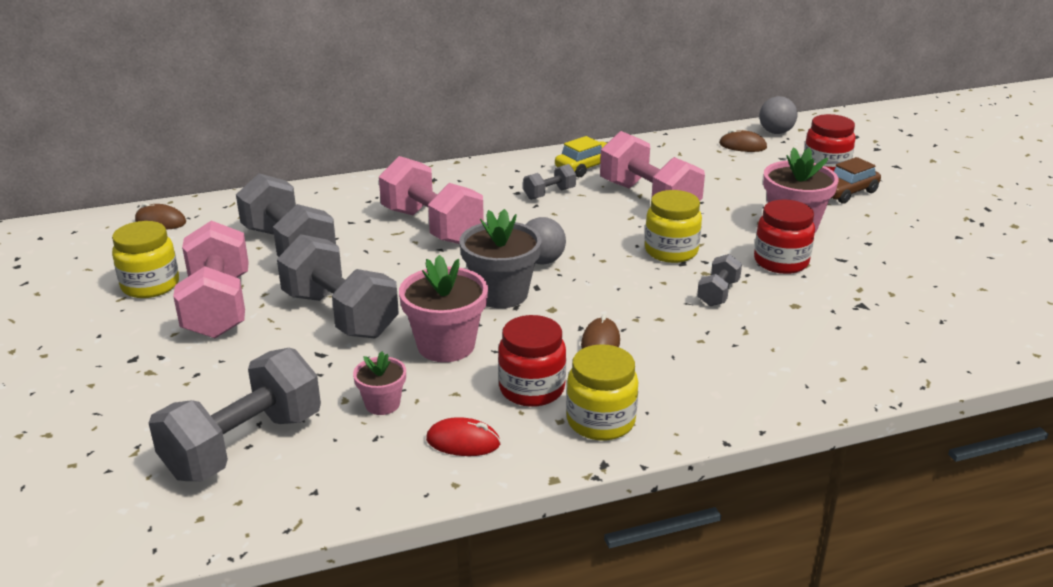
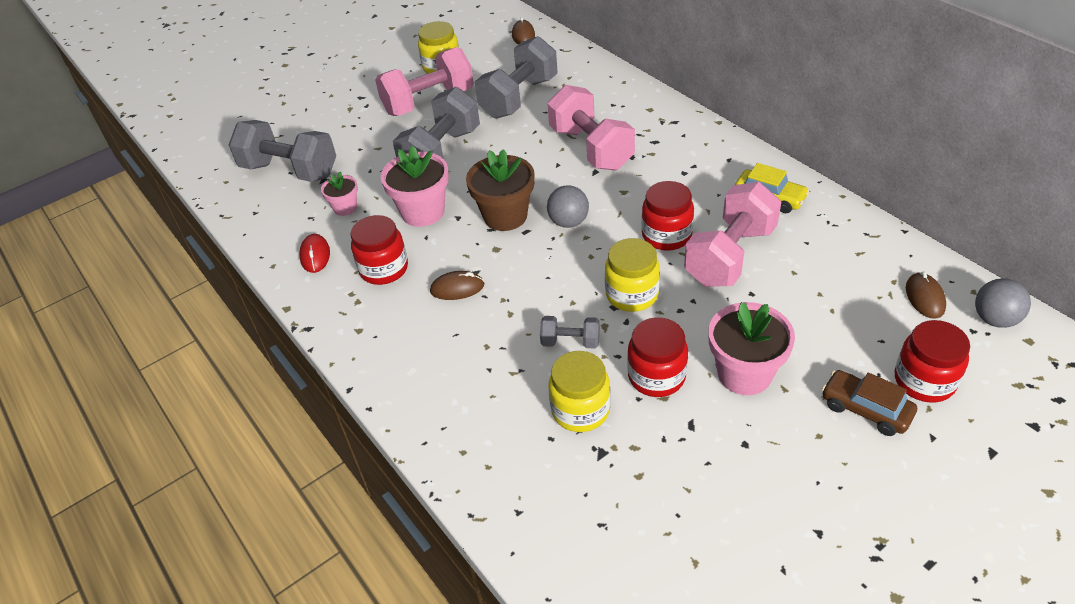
camera: 75 degrees right, 15 degrees up
(432, 226) = (591, 148): pink dumbbell -> pink dumbbell turned 60 degrees counterclockwise
(501, 294) = (505, 216): grey flower pot -> brown flower pot
(549, 194) = (694, 191): grey dumbbell -> none
(600, 421) = (356, 314): yellow jar -> yellow jar (580, 410)
(601, 219) = (666, 235): none -> red jar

**What you will do:**
Omit the pictures, then retype the remaining material without a single change.

**Solution:**
camera: 75 degrees right, 15 degrees up
(432, 226) = (591, 148): pink dumbbell -> pink dumbbell turned 60 degrees counterclockwise
(501, 294) = (505, 216): grey flower pot -> brown flower pot
(549, 194) = (694, 191): grey dumbbell -> none
(600, 421) = (356, 314): yellow jar -> yellow jar (580, 410)
(601, 219) = (666, 235): none -> red jar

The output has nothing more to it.